Scan the records below, and wherever a line has the word "none", pull it out.

(Before-and-after change data)
- - -
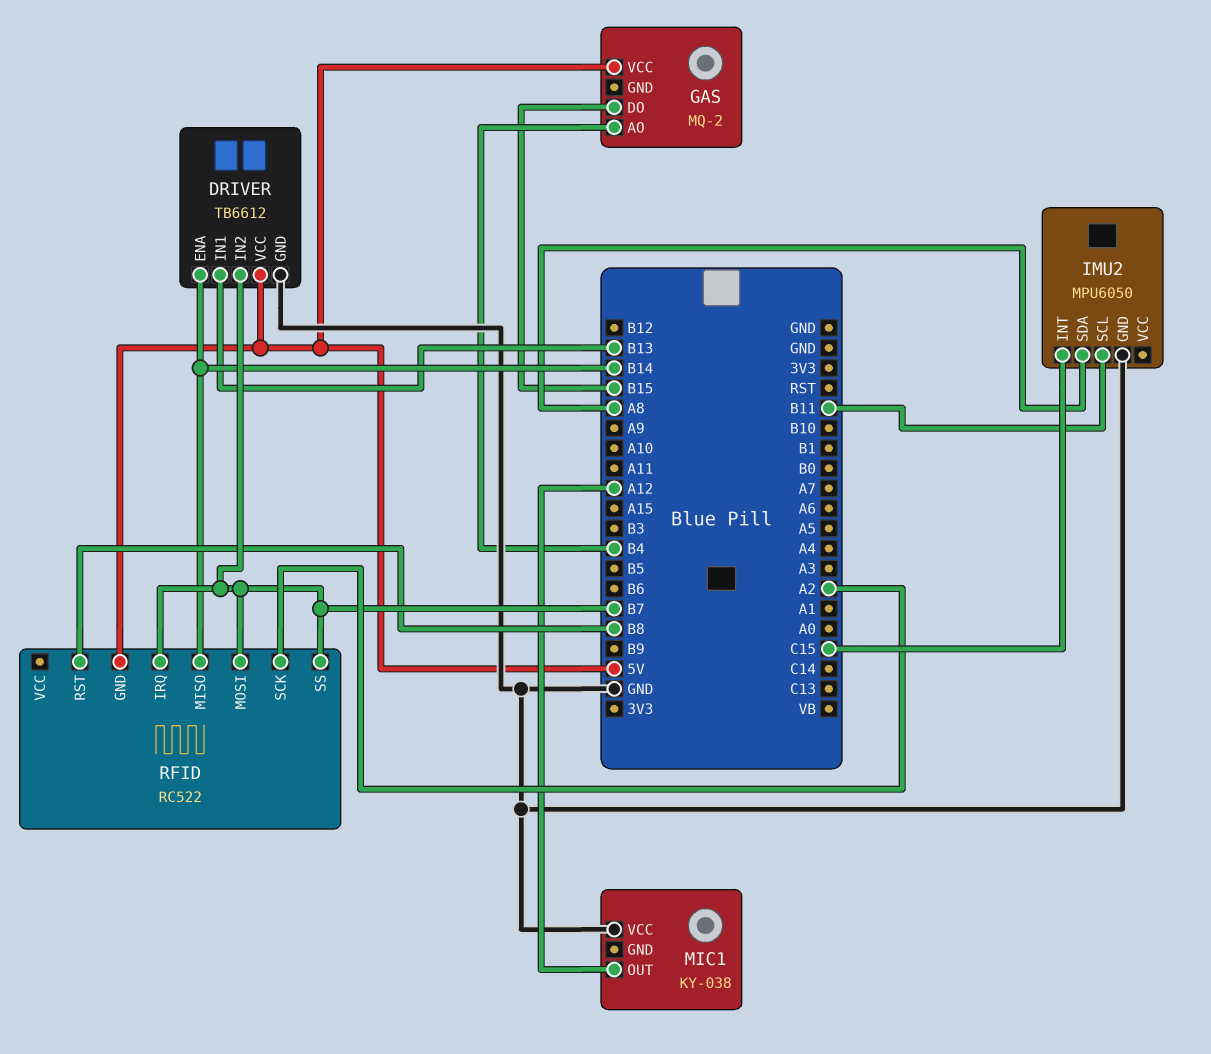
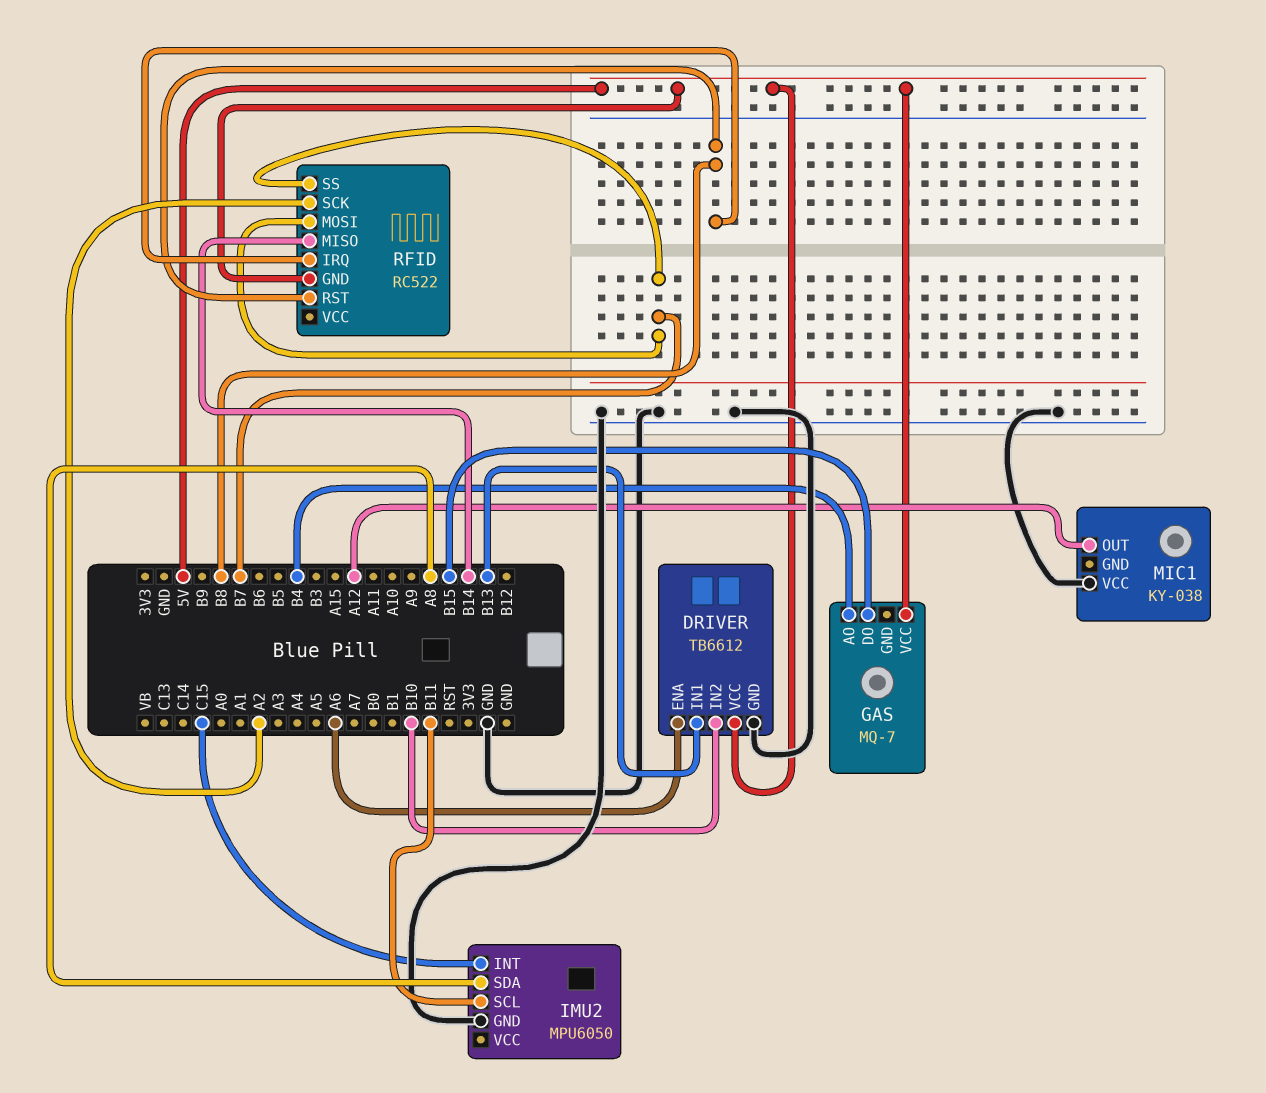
DRIVER pin ENA: B14 -> A6
DRIVER pin IN2: B7 -> B10
GAS: MQ-2 -> MQ-7
RFID pin IRQ: B7 -> B8

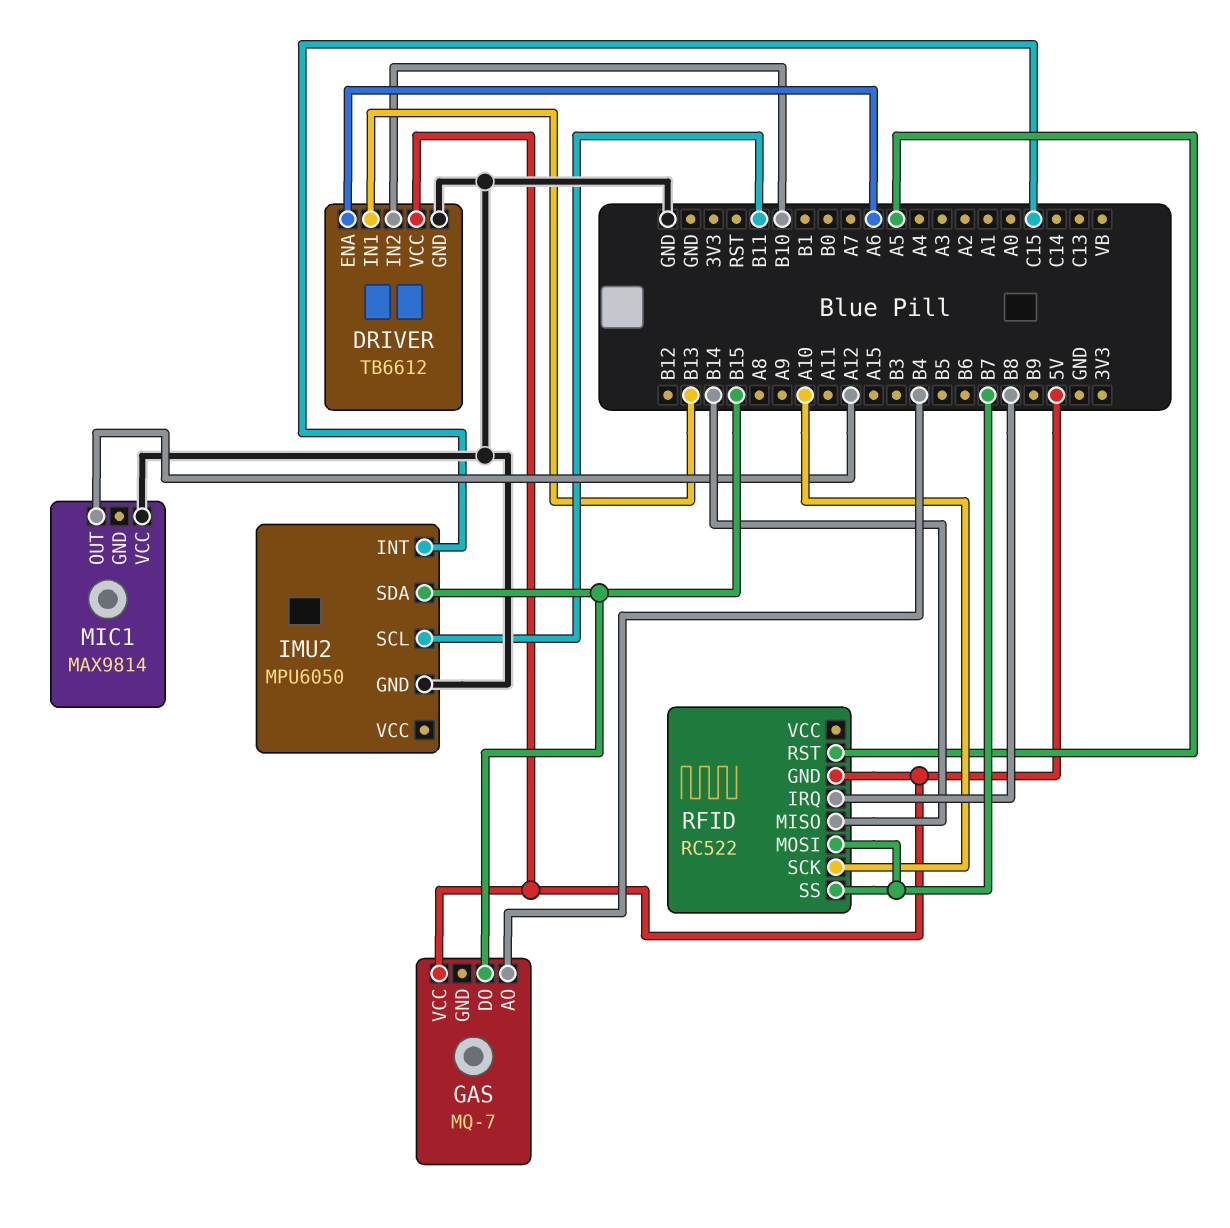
IMU2 pin SDA: A8 -> B15
MIC1: KY-038 -> MAX9814
RFID pin RST: B8 -> A5
RFID pin SCK: A2 -> A10

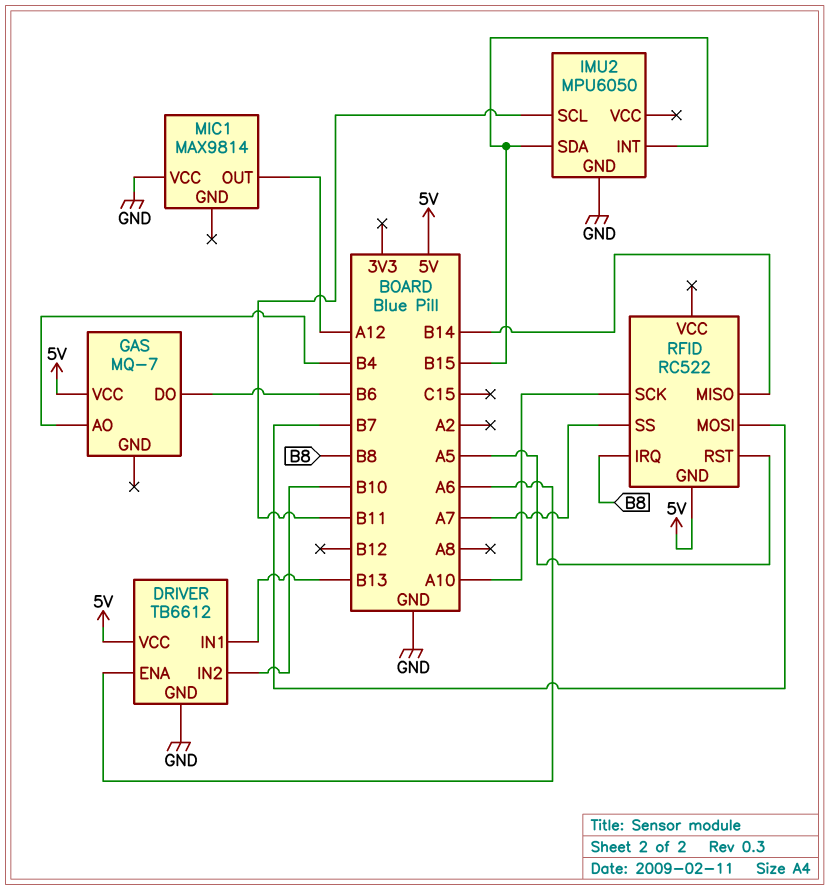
GAS pin DO: B15 -> B6
IMU2 pin INT: C15 -> B15
RFID pin SS: B7 -> A7

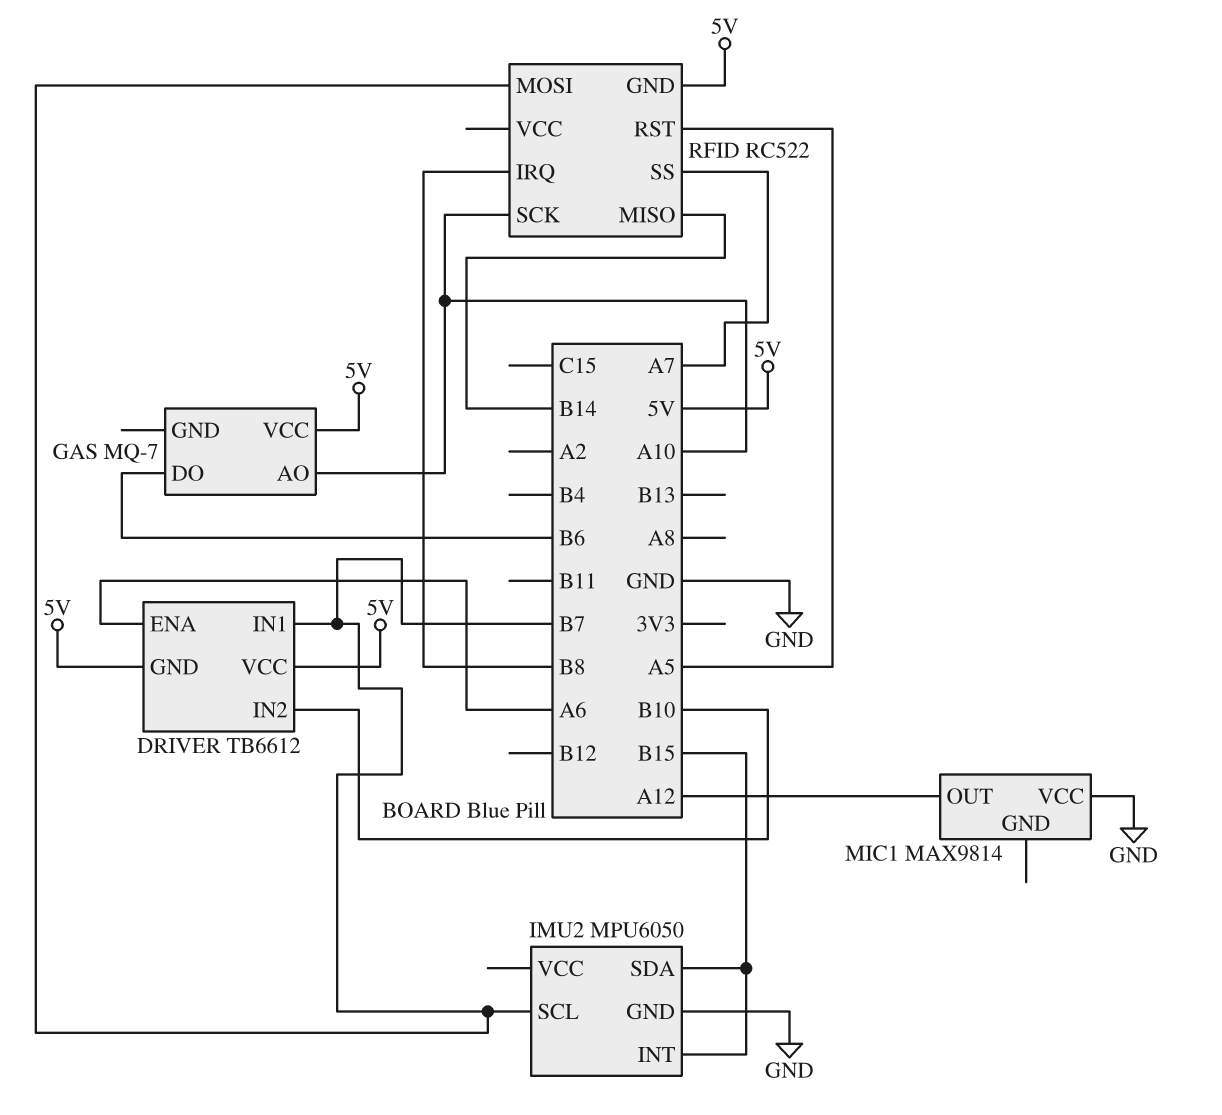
DRIVER pin GND: GND -> 5V
DRIVER pin IN1: B13 -> B7
GAS pin AO: B4 -> A10
IMU2 pin SCL: B11 -> B7

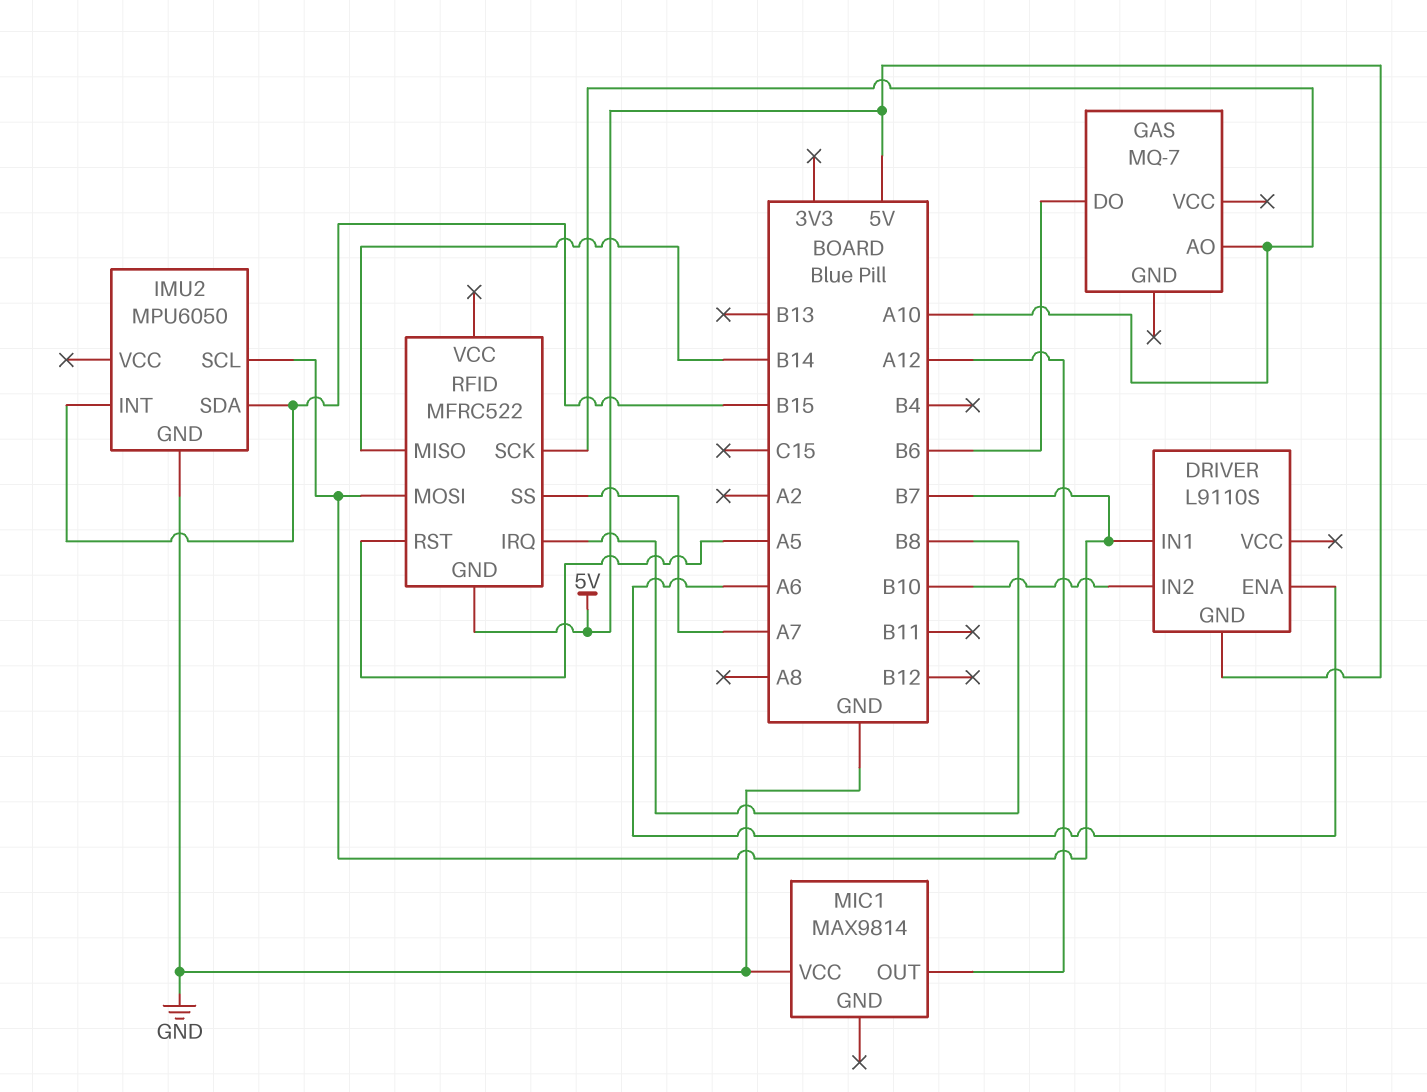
DRIVER: TB6612 -> L9110S
DRIVER pin VCC: 5V -> none
GAS pin VCC: 5V -> none
RFID: RC522 -> MFRC522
- - -
__Reply__
DRIVER pin VCC: 5V -> none
GAS pin VCC: 5V -> none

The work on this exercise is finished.